§ Directions for this task
Across the whole listing, filter for the string "none" and copy every line that has it.

+++

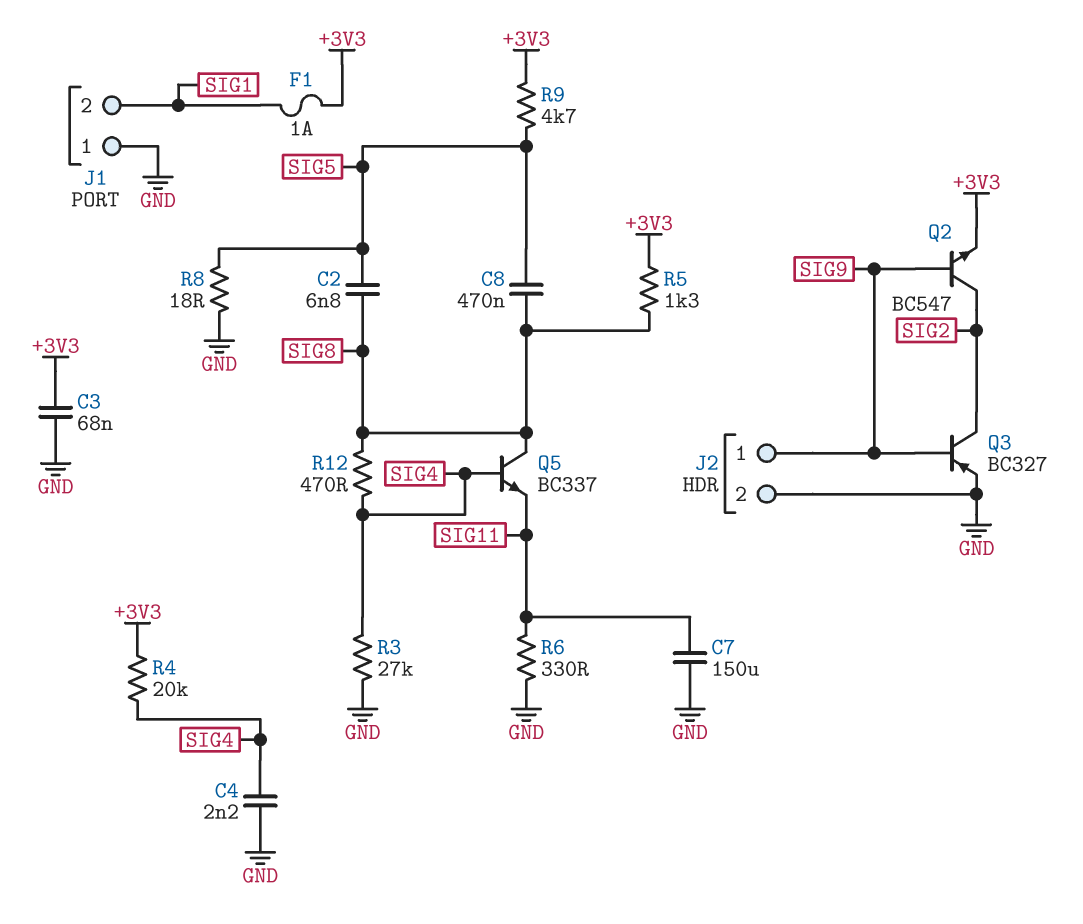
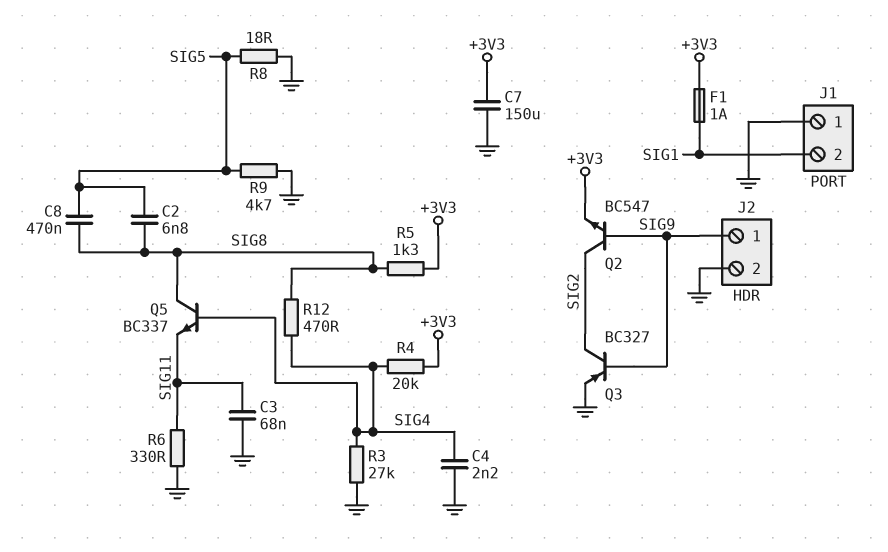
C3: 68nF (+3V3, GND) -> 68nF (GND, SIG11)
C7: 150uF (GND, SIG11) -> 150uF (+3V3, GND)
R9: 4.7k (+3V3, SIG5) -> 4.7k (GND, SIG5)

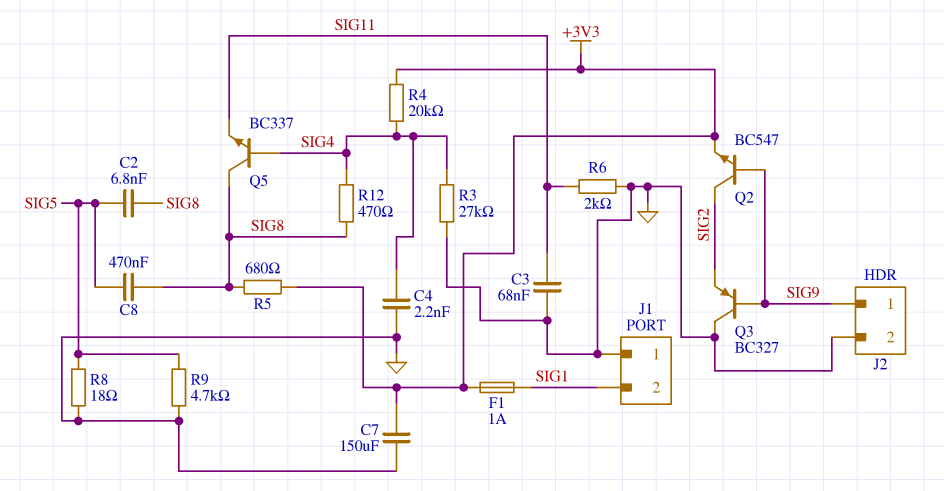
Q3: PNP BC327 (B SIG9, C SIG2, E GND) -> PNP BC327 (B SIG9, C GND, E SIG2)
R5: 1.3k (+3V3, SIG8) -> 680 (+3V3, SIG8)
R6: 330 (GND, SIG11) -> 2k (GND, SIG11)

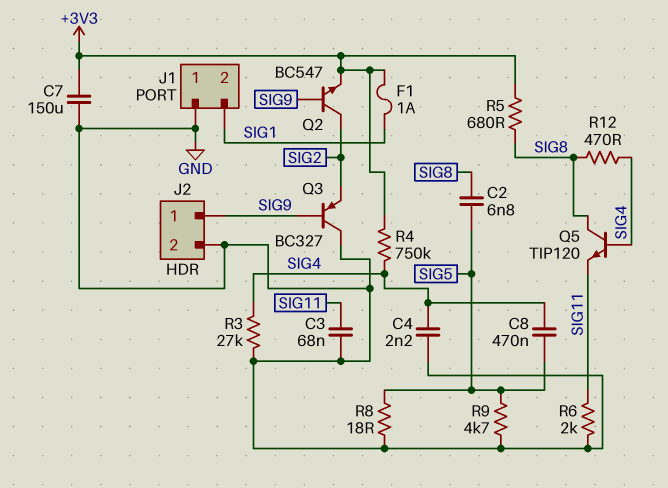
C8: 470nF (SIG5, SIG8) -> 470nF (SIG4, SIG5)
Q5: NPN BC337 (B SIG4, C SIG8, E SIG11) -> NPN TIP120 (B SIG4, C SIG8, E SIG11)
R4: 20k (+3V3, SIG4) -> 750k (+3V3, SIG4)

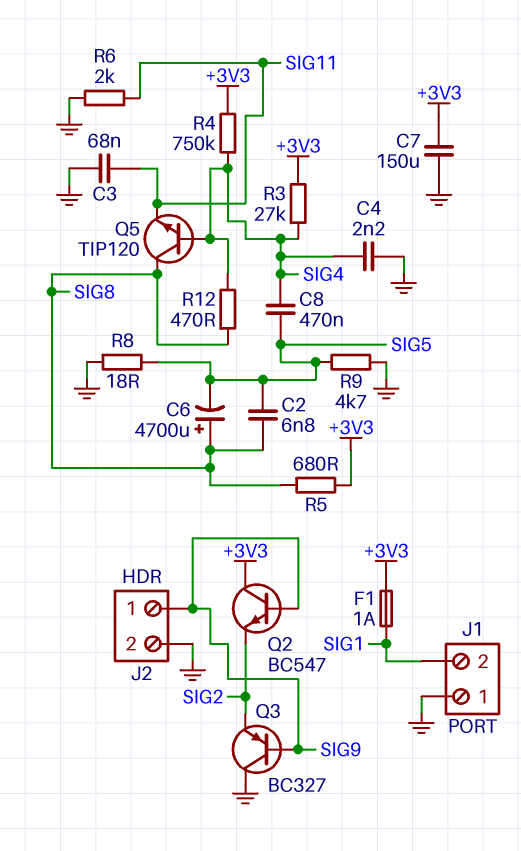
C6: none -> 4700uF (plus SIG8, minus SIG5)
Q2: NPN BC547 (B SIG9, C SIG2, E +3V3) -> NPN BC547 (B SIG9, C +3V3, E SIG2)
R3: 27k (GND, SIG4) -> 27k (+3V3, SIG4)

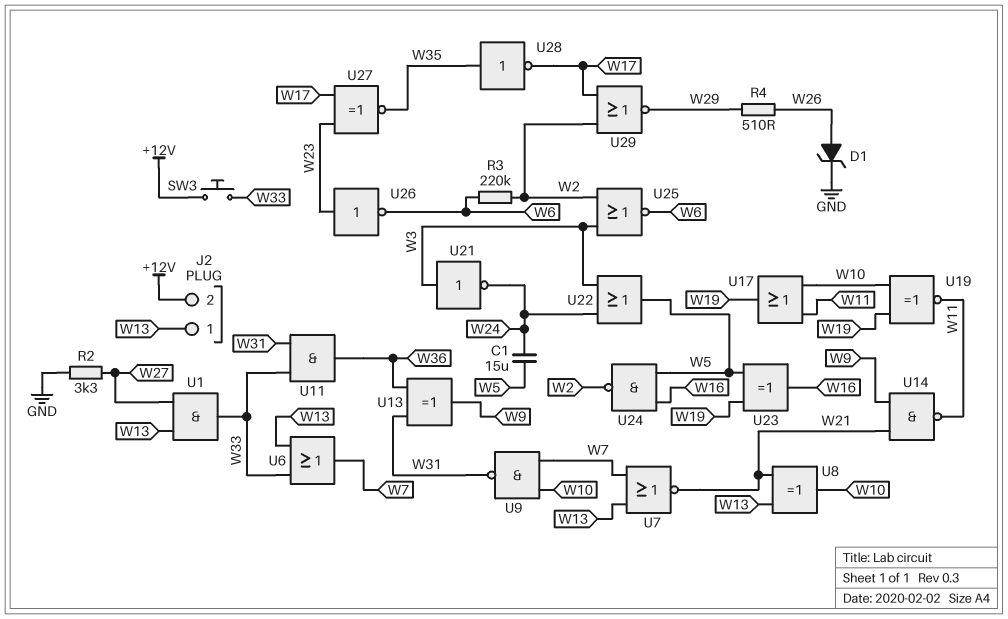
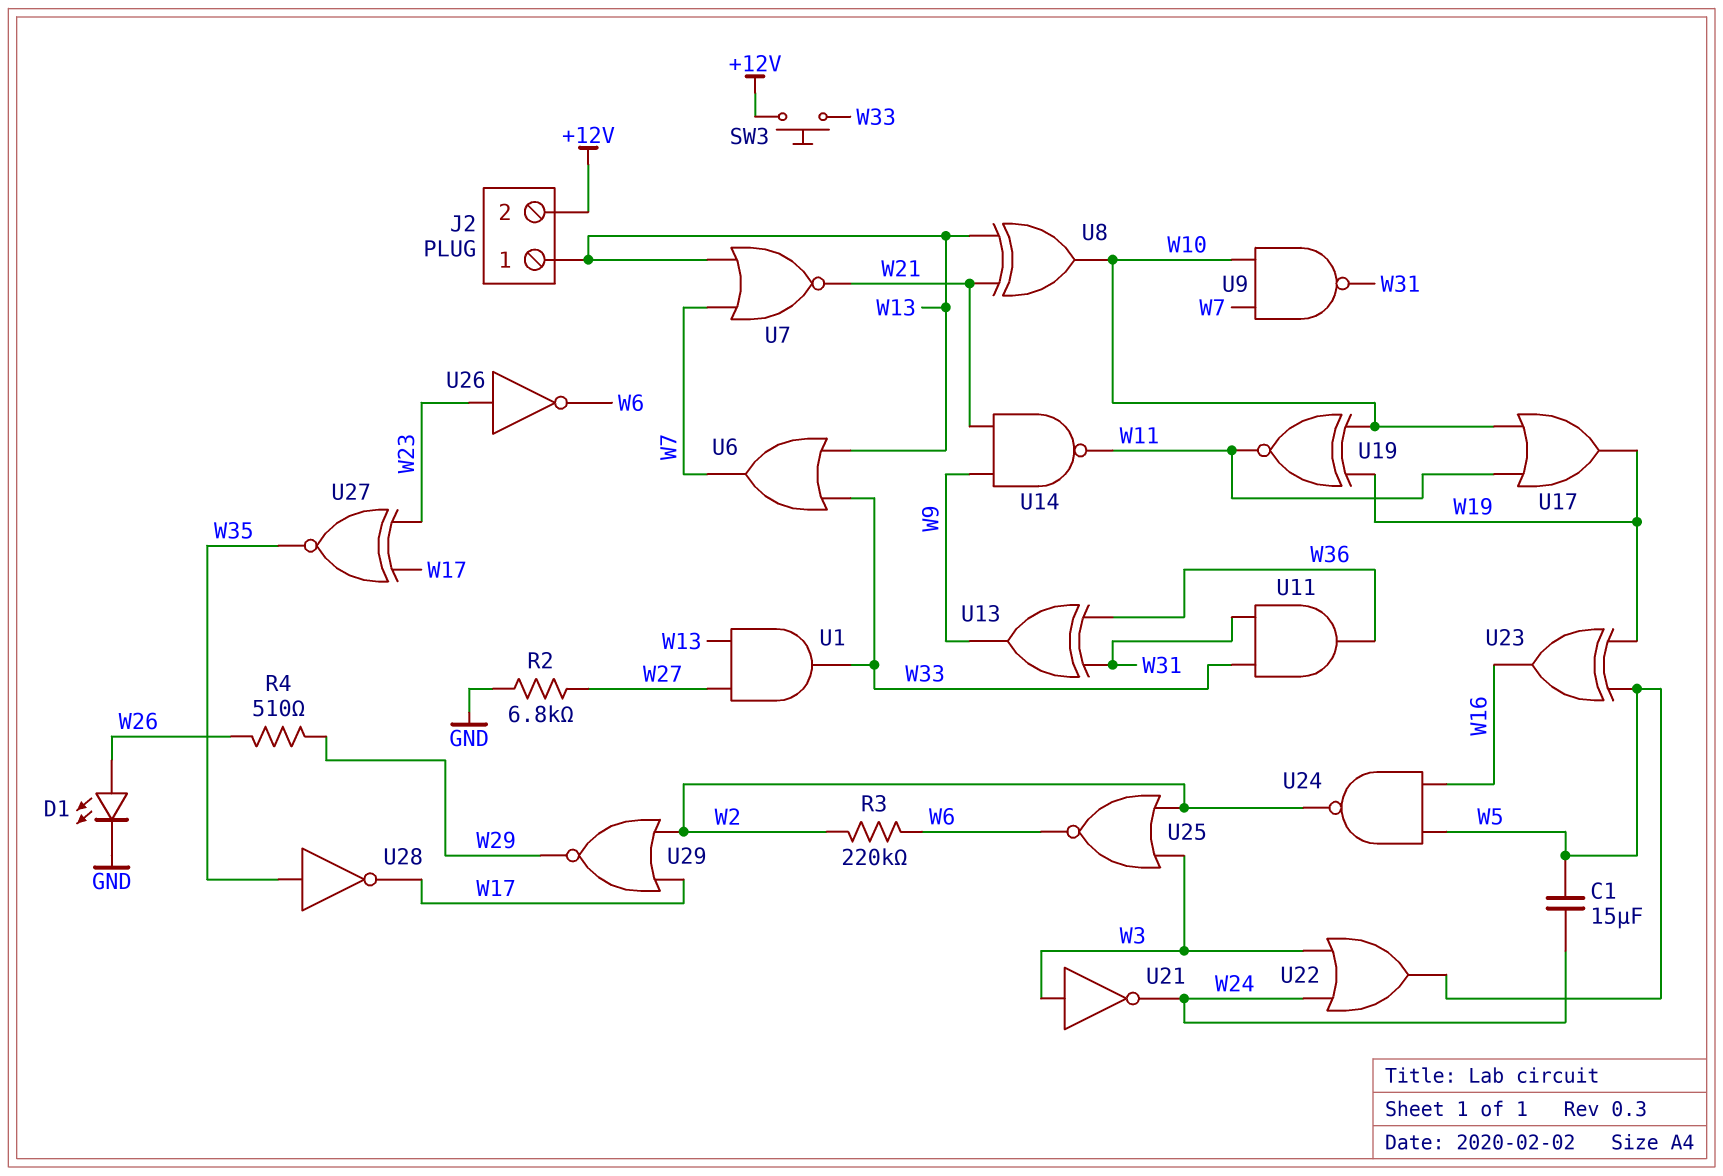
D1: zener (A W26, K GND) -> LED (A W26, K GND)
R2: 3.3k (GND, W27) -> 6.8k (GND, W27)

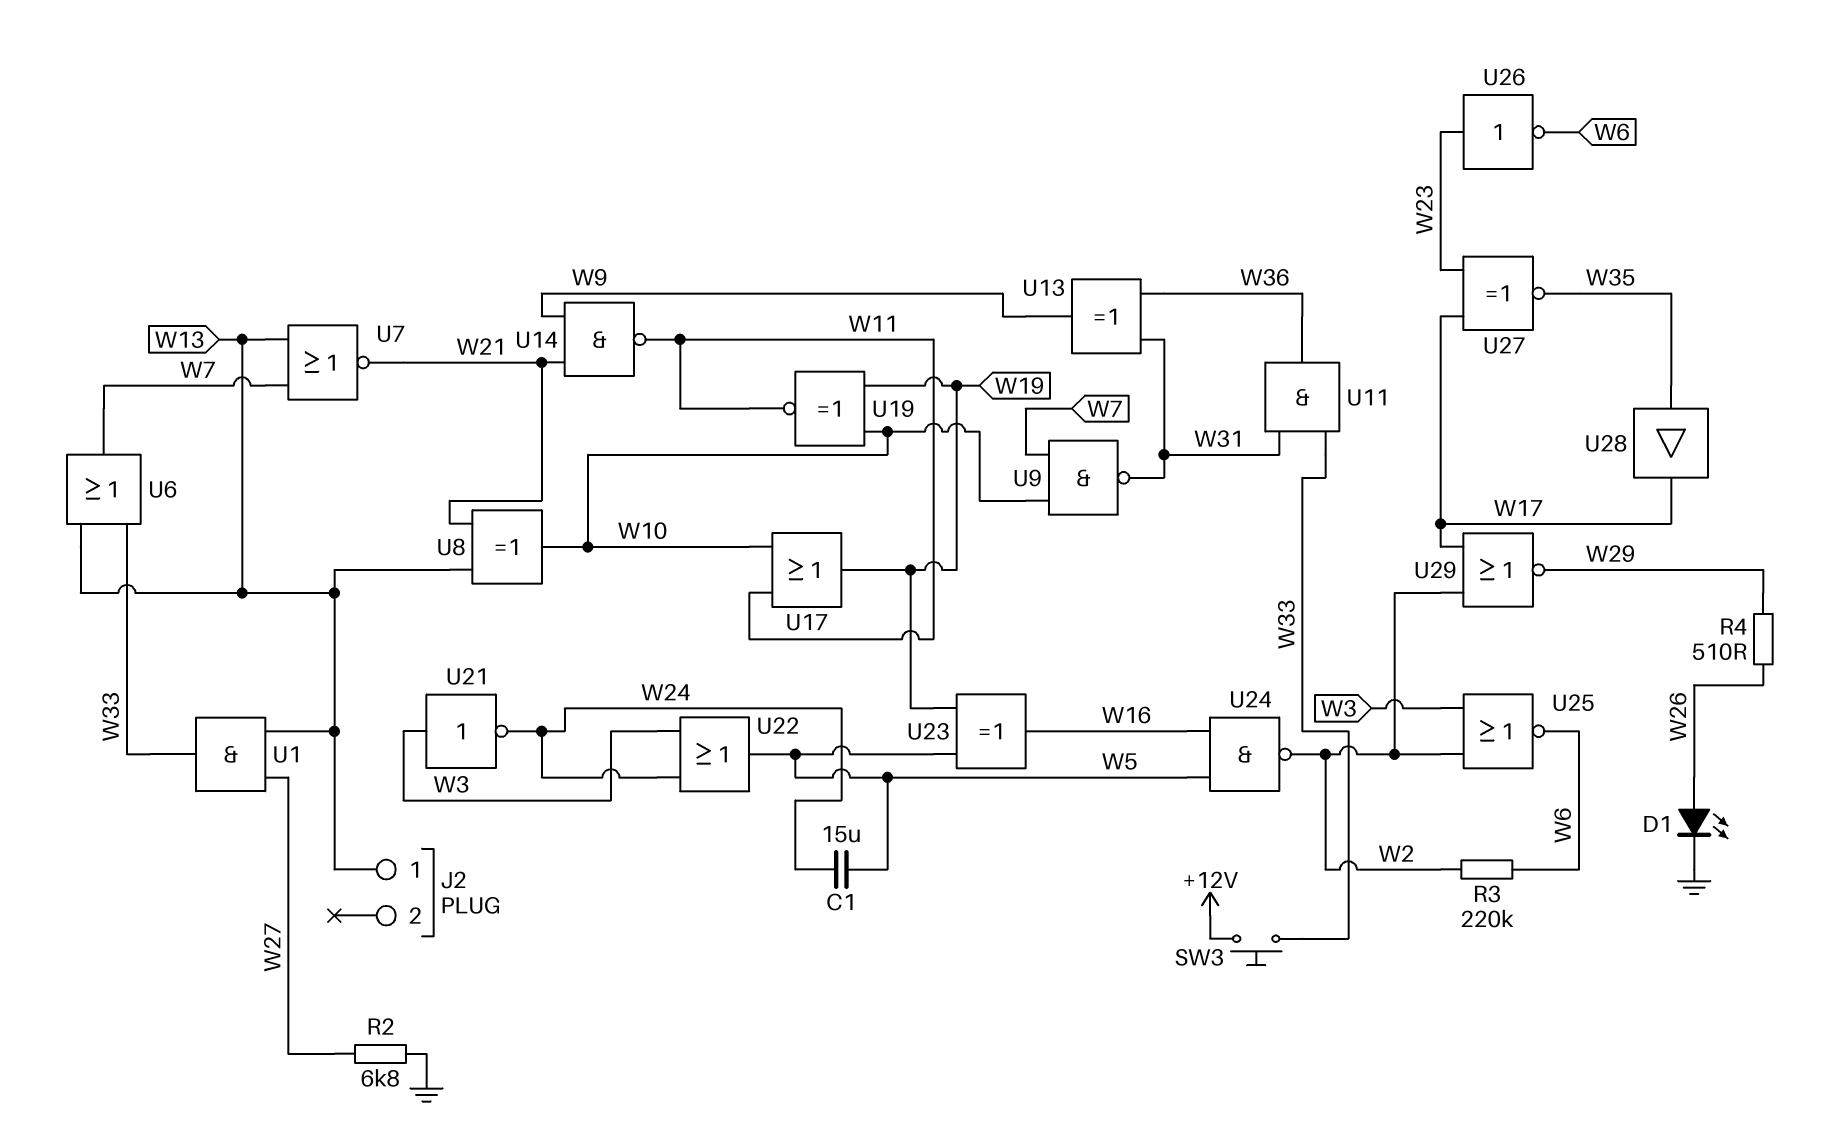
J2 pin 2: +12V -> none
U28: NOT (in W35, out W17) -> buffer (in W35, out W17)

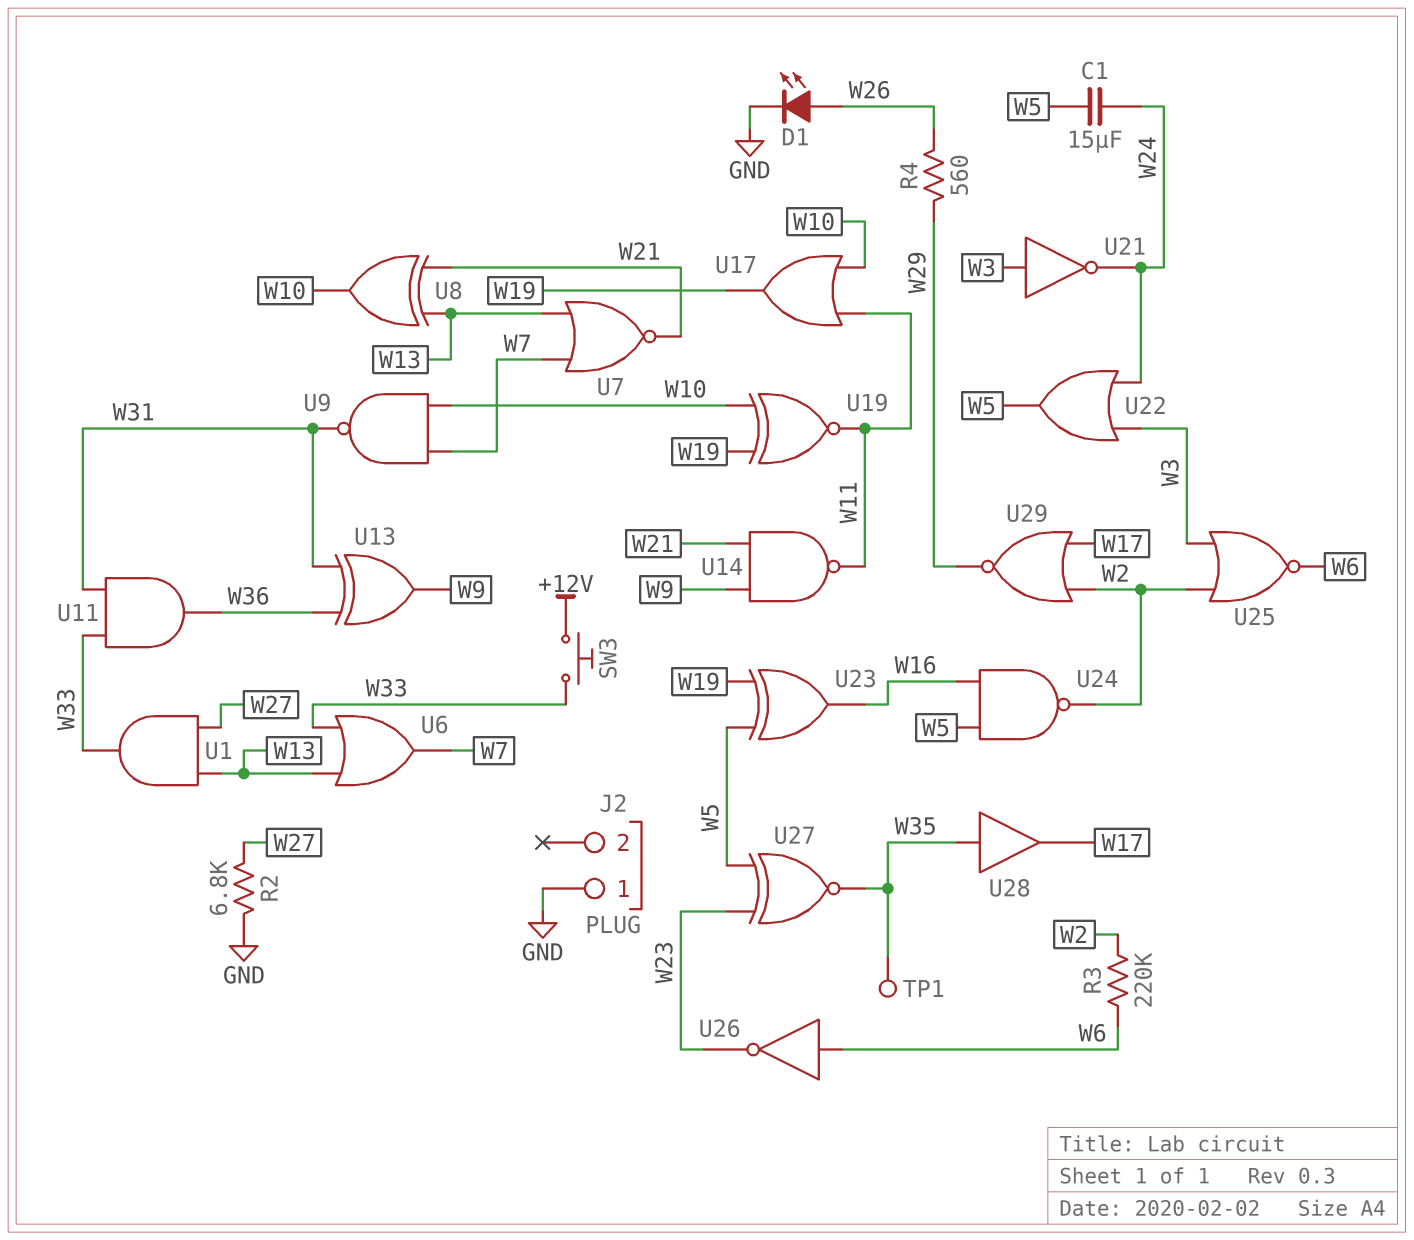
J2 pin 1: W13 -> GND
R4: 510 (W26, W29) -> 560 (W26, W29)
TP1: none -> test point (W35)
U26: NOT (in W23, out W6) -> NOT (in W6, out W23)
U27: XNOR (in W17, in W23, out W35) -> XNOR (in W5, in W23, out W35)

+++

§ Problem solution
C6: none -> 4700uF (plus SIG8, minus SIG5)
J2 pin 2: +12V -> none
TP1: none -> test point (W35)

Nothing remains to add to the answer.